▸ **Your goal**
Please print only the top portion of the entries below, ending with the line that contains "duck | <746,218,832,272>", exactly as written.

##### Material for this task #####

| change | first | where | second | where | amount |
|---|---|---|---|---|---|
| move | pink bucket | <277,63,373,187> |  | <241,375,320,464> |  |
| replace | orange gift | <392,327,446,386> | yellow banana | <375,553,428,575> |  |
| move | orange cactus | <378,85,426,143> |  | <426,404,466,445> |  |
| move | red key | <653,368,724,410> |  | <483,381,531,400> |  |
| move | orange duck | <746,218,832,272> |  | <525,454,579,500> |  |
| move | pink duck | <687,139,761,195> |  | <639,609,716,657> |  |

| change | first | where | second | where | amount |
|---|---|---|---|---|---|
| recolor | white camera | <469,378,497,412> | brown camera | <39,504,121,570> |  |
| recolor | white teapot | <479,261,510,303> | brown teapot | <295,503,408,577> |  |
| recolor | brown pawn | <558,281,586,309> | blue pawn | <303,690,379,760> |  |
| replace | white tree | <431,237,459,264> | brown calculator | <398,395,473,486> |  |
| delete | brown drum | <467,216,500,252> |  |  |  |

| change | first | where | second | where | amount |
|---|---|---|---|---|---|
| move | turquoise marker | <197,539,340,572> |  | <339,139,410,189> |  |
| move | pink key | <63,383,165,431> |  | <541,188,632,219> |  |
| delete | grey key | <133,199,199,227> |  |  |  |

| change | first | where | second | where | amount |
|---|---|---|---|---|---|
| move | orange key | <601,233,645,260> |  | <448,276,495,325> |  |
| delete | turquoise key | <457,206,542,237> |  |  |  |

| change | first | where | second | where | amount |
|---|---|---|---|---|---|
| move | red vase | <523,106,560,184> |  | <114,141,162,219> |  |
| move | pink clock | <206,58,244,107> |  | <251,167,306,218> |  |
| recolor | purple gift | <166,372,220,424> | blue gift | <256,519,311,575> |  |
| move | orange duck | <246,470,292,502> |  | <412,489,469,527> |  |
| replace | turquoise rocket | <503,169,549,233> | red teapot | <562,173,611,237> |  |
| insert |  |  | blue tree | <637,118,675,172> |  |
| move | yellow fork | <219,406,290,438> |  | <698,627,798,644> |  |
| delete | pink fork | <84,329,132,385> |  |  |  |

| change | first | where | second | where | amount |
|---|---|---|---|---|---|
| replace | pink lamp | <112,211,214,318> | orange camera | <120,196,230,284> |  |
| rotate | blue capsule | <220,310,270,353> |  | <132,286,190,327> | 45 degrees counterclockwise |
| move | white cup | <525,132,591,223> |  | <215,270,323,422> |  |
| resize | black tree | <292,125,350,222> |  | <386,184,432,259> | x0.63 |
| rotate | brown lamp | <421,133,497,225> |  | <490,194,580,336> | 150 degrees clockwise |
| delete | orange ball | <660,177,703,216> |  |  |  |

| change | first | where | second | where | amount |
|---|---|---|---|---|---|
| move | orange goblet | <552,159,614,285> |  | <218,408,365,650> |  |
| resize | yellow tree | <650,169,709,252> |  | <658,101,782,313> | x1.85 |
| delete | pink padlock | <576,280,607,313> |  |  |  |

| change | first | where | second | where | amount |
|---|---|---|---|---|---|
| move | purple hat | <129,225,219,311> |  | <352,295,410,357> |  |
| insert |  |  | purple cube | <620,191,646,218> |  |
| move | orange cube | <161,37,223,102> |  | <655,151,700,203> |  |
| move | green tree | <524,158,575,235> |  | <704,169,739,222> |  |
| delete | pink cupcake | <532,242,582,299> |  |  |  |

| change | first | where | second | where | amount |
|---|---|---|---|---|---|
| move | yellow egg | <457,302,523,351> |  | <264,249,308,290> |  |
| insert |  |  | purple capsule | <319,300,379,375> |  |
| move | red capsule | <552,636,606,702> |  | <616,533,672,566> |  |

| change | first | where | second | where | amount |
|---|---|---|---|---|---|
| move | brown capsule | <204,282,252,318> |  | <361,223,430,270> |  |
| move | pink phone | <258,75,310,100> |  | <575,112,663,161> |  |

#####

▸ **Completed exercise**
| change | first | where | second | where | amount |
|---|---|---|---|---|---|
| move | pink bucket | <277,63,373,187> |  | <241,375,320,464> |  |
| replace | orange gift | <392,327,446,386> | yellow banana | <375,553,428,575> |  |
| move | orange cactus | <378,85,426,143> |  | <426,404,466,445> |  |
| move | red key | <653,368,724,410> |  | <483,381,531,400> |  |
| move | orange duck | <746,218,832,272> |  | <525,454,579,500> |  |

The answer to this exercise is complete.